Assigned task: How many lines of the data contain the word "NMOS"? Give only that number.

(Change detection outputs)
- - - -
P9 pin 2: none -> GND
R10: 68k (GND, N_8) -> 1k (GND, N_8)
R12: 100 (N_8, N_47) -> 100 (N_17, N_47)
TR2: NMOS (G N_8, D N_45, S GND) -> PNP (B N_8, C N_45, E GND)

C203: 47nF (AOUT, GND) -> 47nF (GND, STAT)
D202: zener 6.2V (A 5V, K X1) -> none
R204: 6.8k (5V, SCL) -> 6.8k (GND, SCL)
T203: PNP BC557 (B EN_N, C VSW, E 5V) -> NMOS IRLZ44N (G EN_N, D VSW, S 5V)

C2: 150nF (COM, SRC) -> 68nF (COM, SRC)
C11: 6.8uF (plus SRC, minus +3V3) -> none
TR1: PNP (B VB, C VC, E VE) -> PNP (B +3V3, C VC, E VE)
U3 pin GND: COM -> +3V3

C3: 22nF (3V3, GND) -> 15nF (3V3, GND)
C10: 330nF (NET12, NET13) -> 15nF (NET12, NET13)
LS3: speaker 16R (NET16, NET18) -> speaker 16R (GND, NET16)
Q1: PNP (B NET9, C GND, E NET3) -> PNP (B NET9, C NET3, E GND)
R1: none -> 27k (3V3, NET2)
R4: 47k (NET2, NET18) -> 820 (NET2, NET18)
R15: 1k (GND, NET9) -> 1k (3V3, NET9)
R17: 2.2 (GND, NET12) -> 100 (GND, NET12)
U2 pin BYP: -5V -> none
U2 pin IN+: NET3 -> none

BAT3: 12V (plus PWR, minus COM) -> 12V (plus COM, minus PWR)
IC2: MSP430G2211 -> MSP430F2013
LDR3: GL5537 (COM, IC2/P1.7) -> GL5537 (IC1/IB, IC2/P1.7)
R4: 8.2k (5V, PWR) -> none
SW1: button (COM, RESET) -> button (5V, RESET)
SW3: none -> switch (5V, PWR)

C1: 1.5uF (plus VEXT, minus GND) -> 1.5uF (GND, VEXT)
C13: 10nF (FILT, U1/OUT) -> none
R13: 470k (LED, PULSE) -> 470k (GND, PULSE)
- - - -
Response below: 2